#### [Given data]
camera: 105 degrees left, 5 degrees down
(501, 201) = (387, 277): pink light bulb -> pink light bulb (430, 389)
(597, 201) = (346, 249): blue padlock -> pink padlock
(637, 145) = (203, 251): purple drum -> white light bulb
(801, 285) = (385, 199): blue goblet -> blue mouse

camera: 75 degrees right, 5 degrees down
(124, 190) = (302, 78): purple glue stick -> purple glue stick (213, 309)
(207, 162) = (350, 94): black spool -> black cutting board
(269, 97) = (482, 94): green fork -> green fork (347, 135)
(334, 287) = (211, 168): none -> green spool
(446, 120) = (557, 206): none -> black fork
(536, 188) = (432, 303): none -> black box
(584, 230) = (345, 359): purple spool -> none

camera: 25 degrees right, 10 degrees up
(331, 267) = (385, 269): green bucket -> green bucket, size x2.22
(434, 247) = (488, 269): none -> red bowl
...
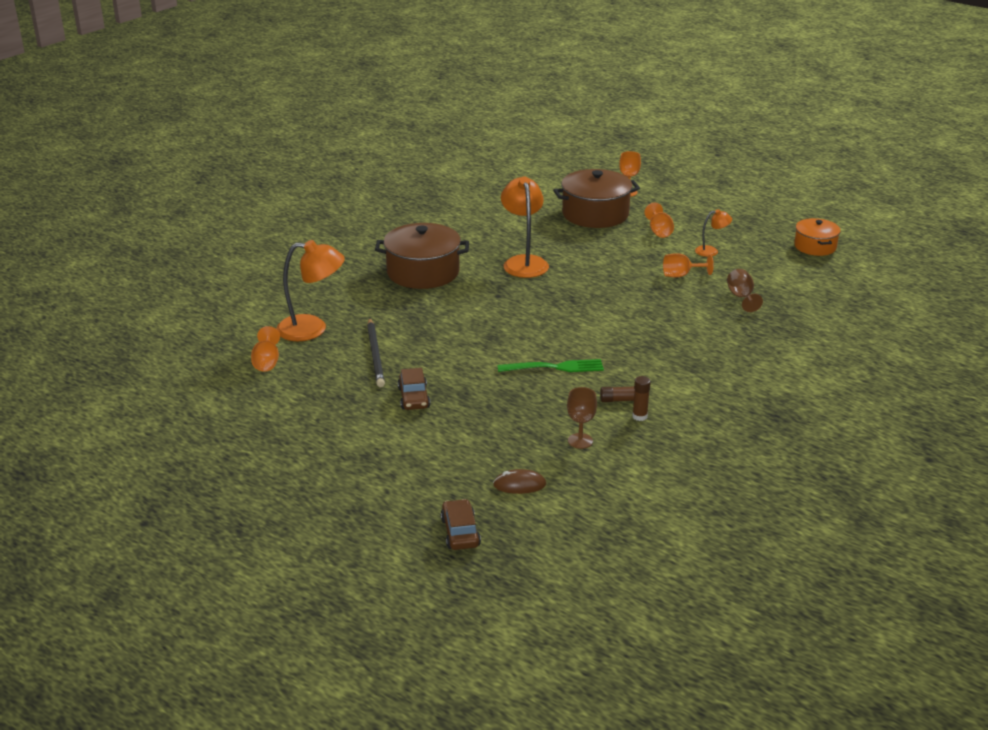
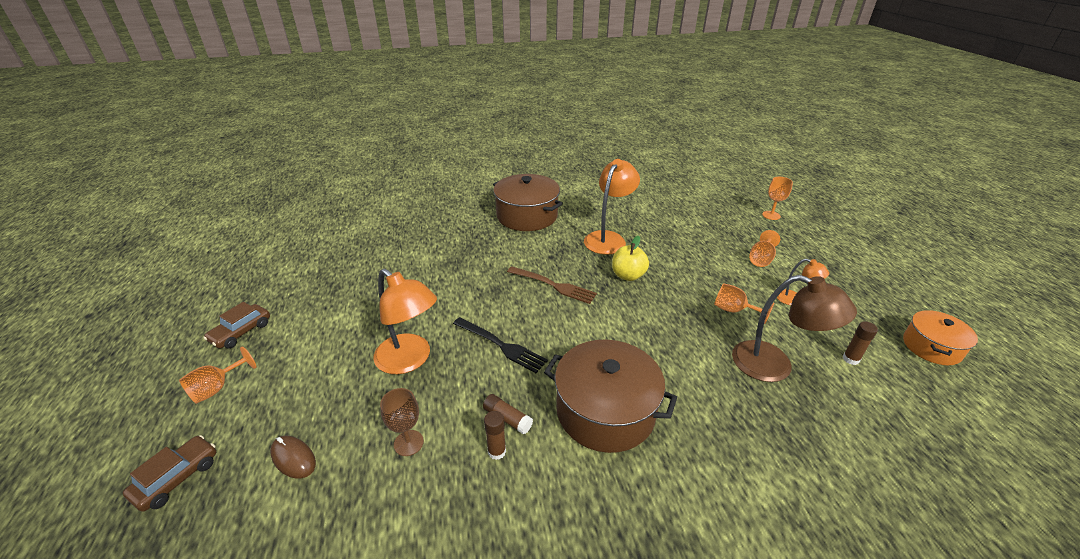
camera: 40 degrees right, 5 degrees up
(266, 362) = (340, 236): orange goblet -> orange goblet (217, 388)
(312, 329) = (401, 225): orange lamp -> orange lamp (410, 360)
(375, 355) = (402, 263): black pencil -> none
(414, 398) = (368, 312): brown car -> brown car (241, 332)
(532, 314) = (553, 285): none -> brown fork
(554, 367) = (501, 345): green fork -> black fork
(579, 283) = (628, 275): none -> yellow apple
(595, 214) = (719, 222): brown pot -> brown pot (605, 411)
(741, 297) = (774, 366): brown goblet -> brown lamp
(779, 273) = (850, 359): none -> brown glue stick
--
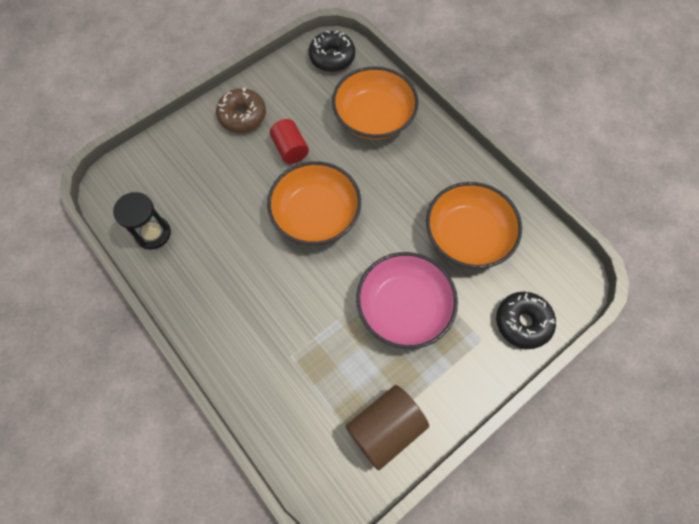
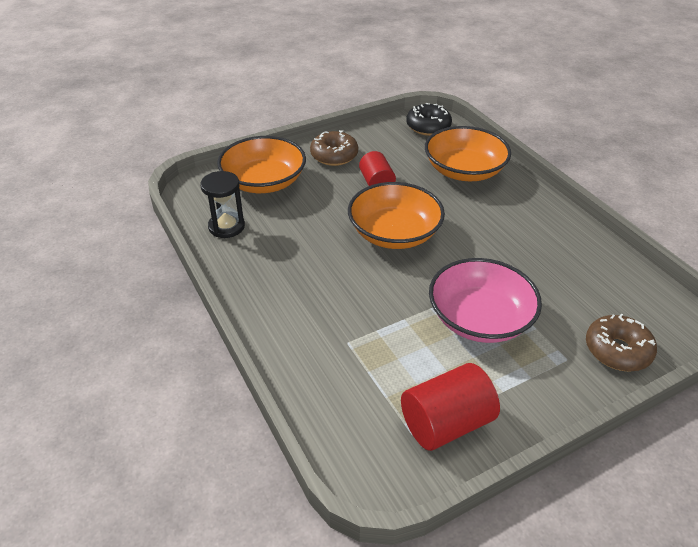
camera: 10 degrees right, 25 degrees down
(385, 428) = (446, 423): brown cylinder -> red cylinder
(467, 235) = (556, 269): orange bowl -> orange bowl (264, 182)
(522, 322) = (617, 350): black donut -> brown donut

#### [What you will do]
Pull every line containing "light" from the entries above and copy it.

#### [Problem solution]
(501, 201) = (387, 277): pink light bulb -> pink light bulb (430, 389)
(637, 145) = (203, 251): purple drum -> white light bulb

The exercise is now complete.